* **RECORDS PROVIDED**:
+ + + +
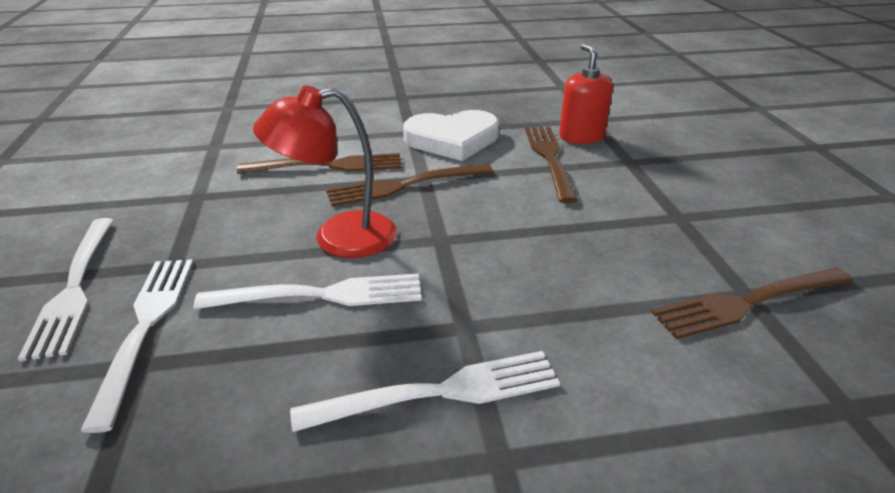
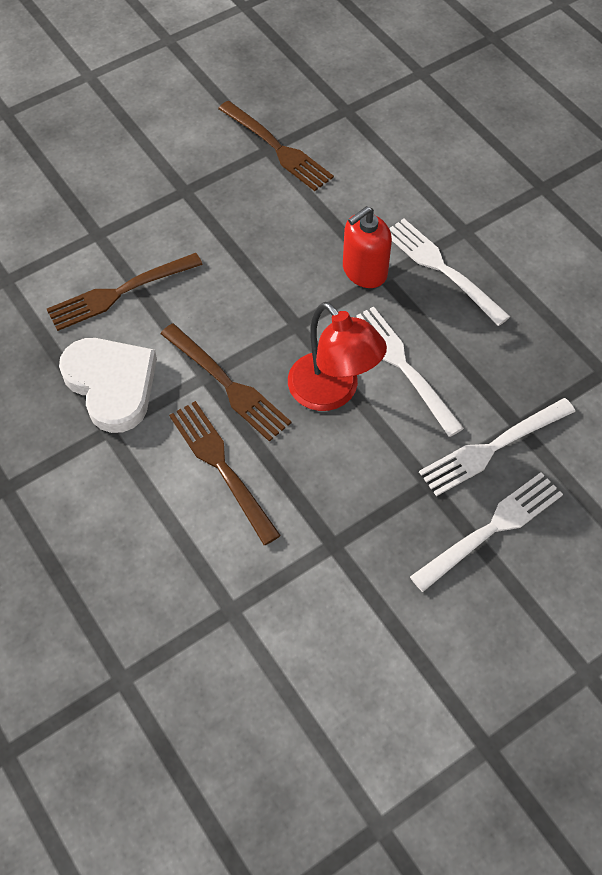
camera: 115 degrees left, 25 degrees up
red soap dispenser [559,44,613,144] -> red soap dispenser moved to [343,206,392,288]

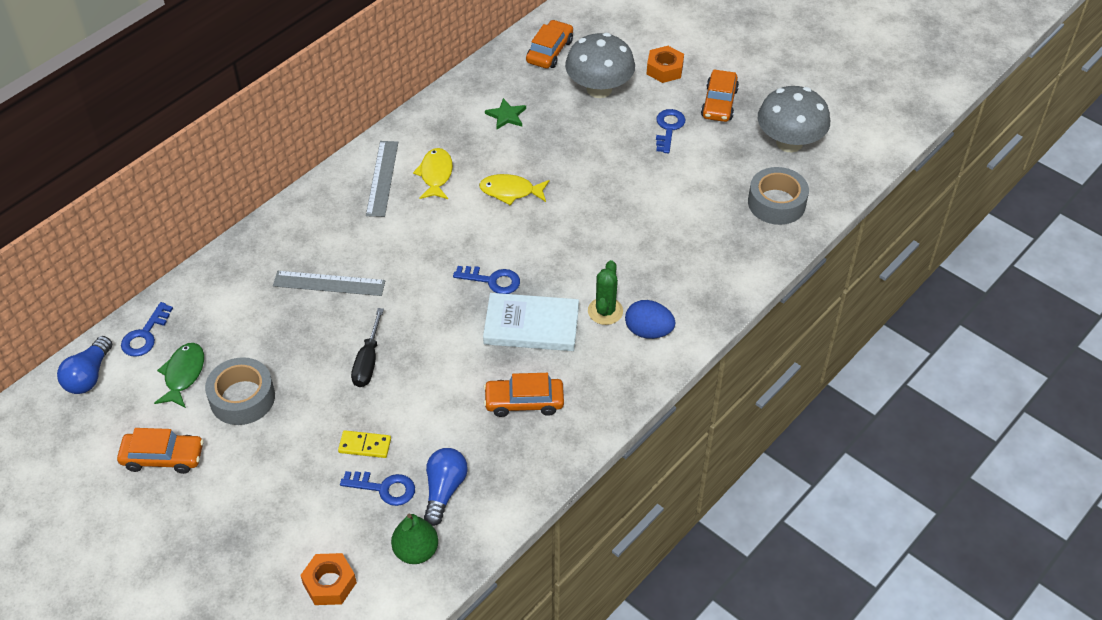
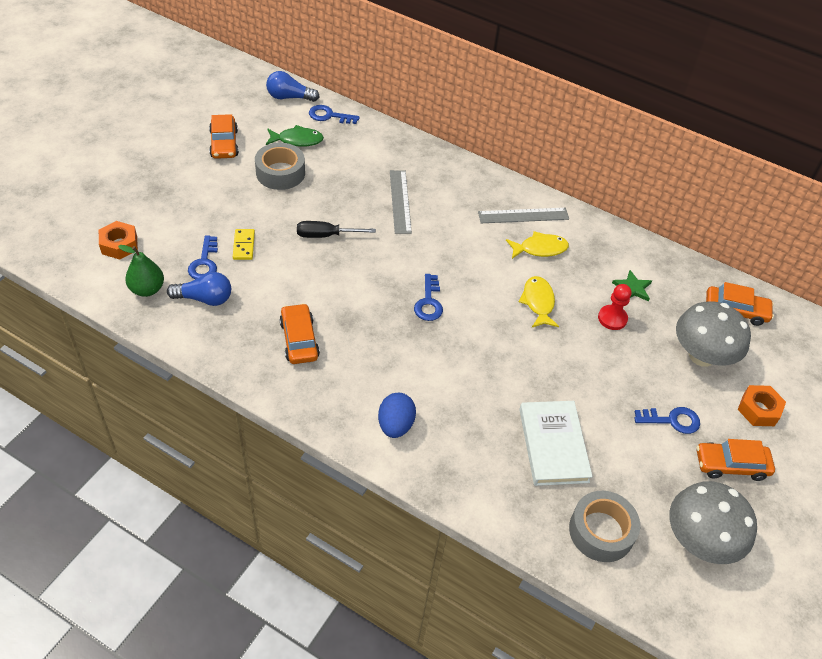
camera: 75 degrees right, 0 degrees up
white book [483,293,579,351] -> white book moved to [519,401,593,486]
green cactus [588,260,623,325] -> none
none -> red pawn [598,284,631,330]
+ + + +
* **PROMPT**: The reply should hold only the lines from the first line of the records above through the line containing "white book [483,293,579,351]", copied exactly and without pictures.

* **ANSWER BELOW**:
camera: 115 degrees left, 25 degrees up
red soap dispenser [559,44,613,144] -> red soap dispenser moved to [343,206,392,288]

camera: 75 degrees right, 0 degrees up
white book [483,293,579,351] -> white book moved to [519,401,593,486]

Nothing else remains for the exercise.